Assigned task: Could you return the data that follows exactly, minus the images?

(Spatial reasoning data)
* * *
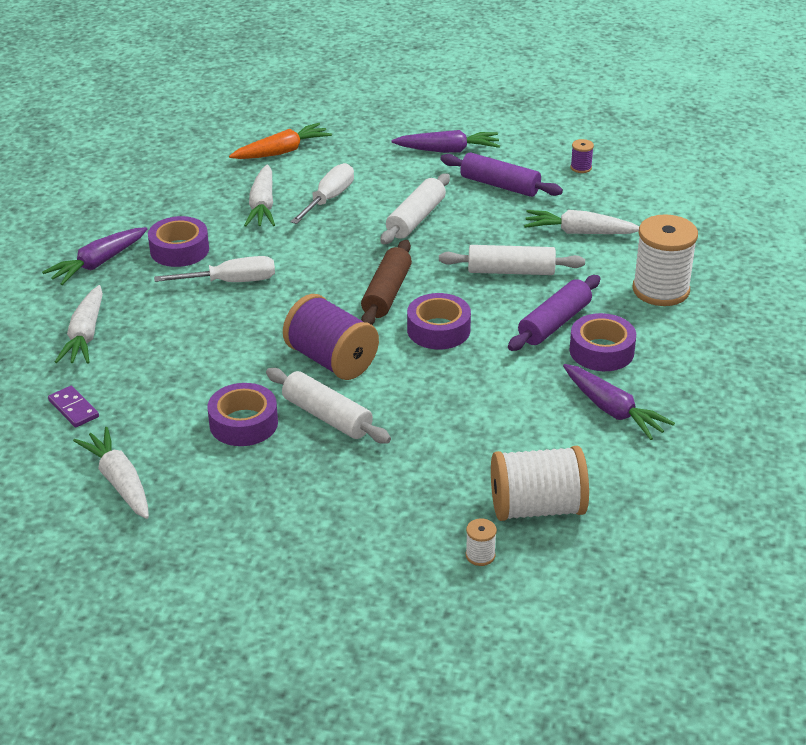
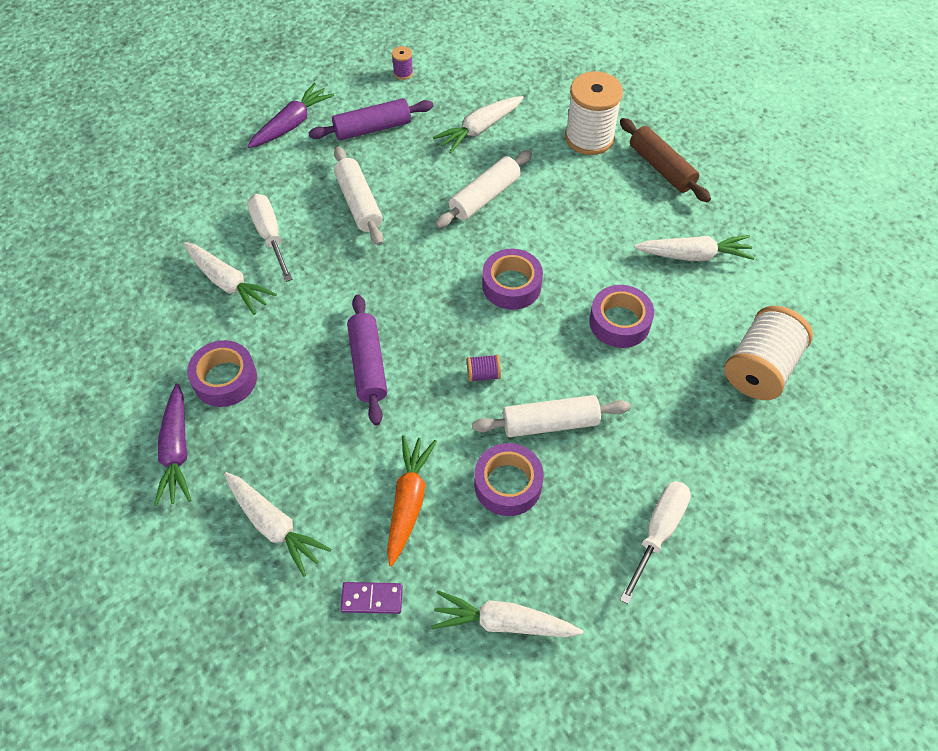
camera: 50 degrees left, 20 degrees up
(231, 282) = (311, 373): white screwdriver -> white screwdriver (658, 533)
(281, 152) = (165, 220): orange carrot -> orange carrot (408, 502)
(331, 360) = (483, 374): purple spool -> purple spool, size x0.42
(386, 293) = (434, 284): brown rolling pin -> brown rolling pin (661, 168)
(480, 555) = (784, 435): white spool -> none
(554, 323) = (569, 217): purple rolling pin -> purple rolling pin (368, 365)
(601, 351) = (625, 215): purple tape -> purple tape (619, 322)
(612, 410) = (693, 255): purple carrot -> white carrot

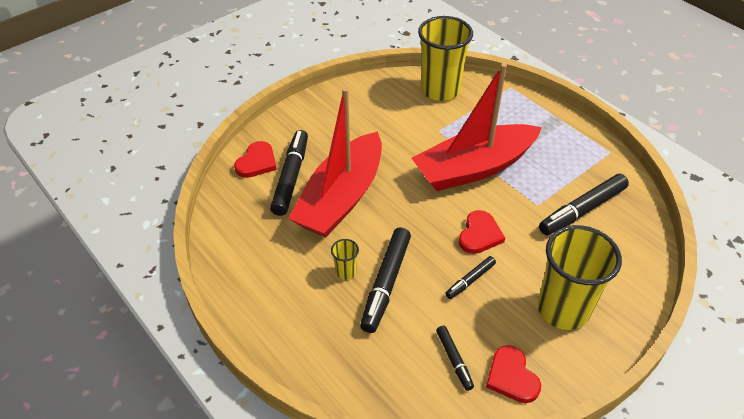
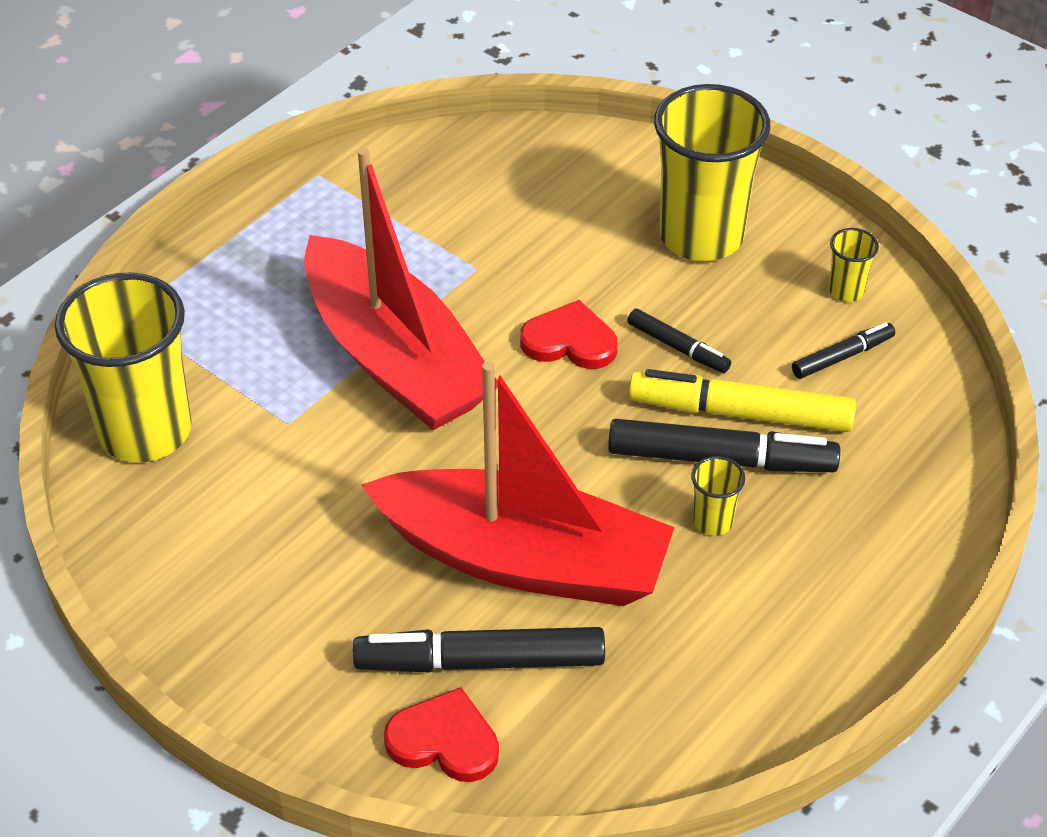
camera: 100 degrees left, 0 degrees up
(417, 299) = (740, 413): none -> yellow marker
(511, 377) = (846, 290): red heart -> yellow cup
(582, 210) = (477, 212): black marker -> none

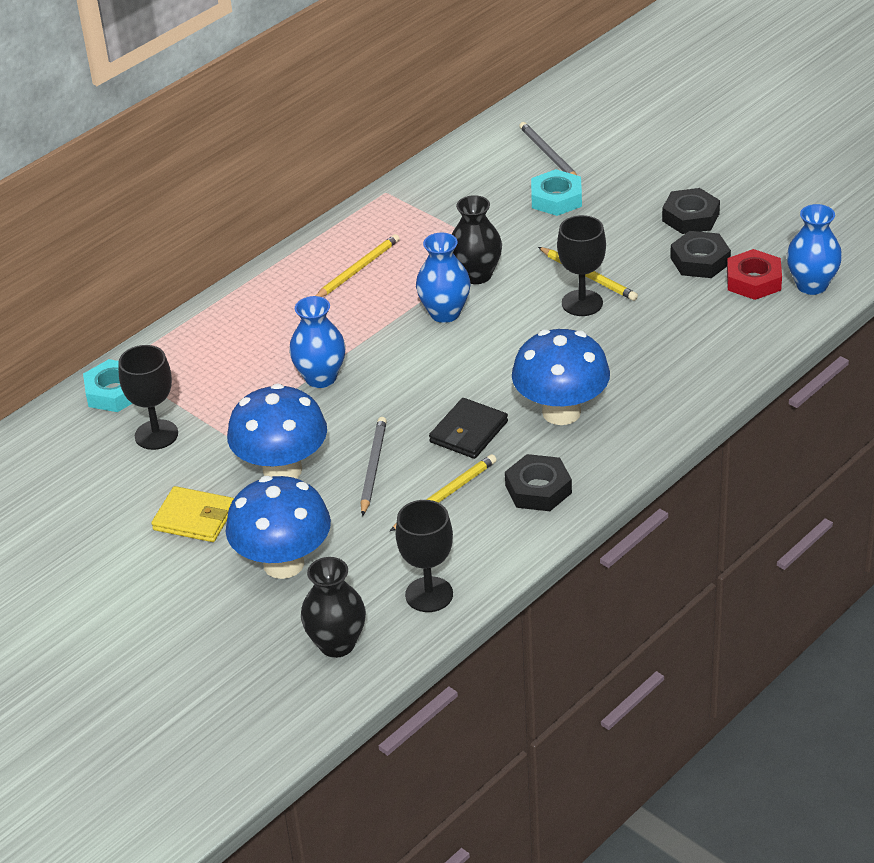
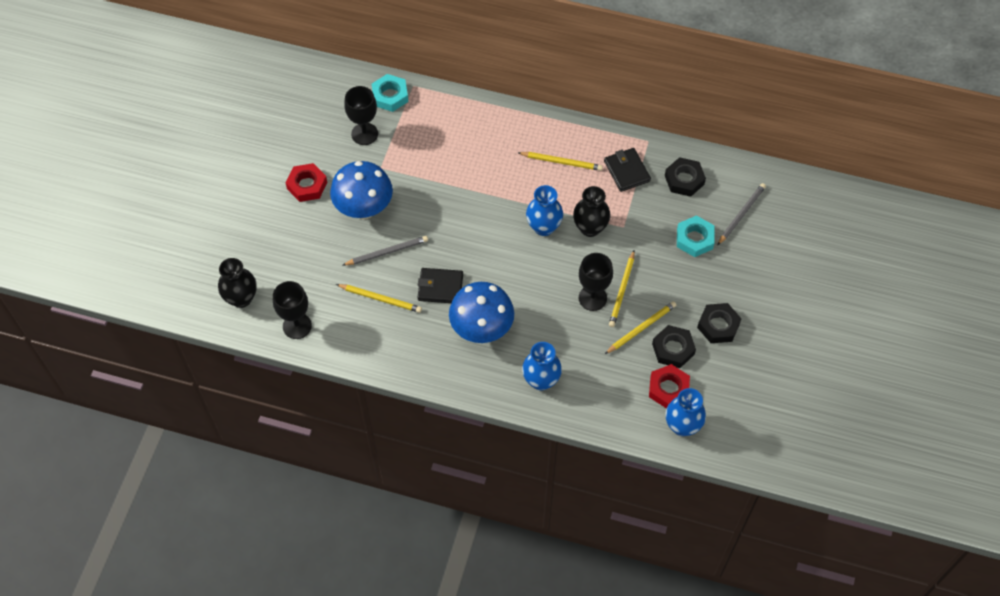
camera: 60 degrees right, 20 degrees up
(194, 518) = (307, 185): yellow wallet -> red nut
(283, 564) = (290, 244): blue mushroom -> none
(320, 378) = (451, 190): blue vase -> blue vase (541, 380)
(416, 221) = (627, 171): none -> black wallet
(538, 489) = (407, 345): black nut -> black nut (684, 180)
(653, 277) = (641, 328): none -> yellow pencil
* * *
Result:
camera: 50 degrees left, 20 degrees up
(231, 282) = (311, 373): white screwdriver -> white screwdriver (658, 533)
(281, 152) = (165, 220): orange carrot -> orange carrot (408, 502)
(331, 360) = (483, 374): purple spool -> purple spool, size x0.42
(386, 293) = (434, 284): brown rolling pin -> brown rolling pin (661, 168)
(480, 555) = (784, 435): white spool -> none
(554, 323) = (569, 217): purple rolling pin -> purple rolling pin (368, 365)
(601, 351) = (625, 215): purple tape -> purple tape (619, 322)
(612, 410) = (693, 255): purple carrot -> white carrot

camera: 100 degrees left, 0 degrees up
(417, 299) = (740, 413): none -> yellow marker
(511, 377) = (846, 290): red heart -> yellow cup
(582, 210) = (477, 212): black marker -> none

camera: 60 degrees right, 20 degrees up
(194, 518) = (307, 185): yellow wallet -> red nut
(283, 564) = (290, 244): blue mushroom -> none
(320, 378) = (451, 190): blue vase -> blue vase (541, 380)
(416, 221) = (627, 171): none -> black wallet
(538, 489) = (407, 345): black nut -> black nut (684, 180)
(653, 277) = (641, 328): none -> yellow pencil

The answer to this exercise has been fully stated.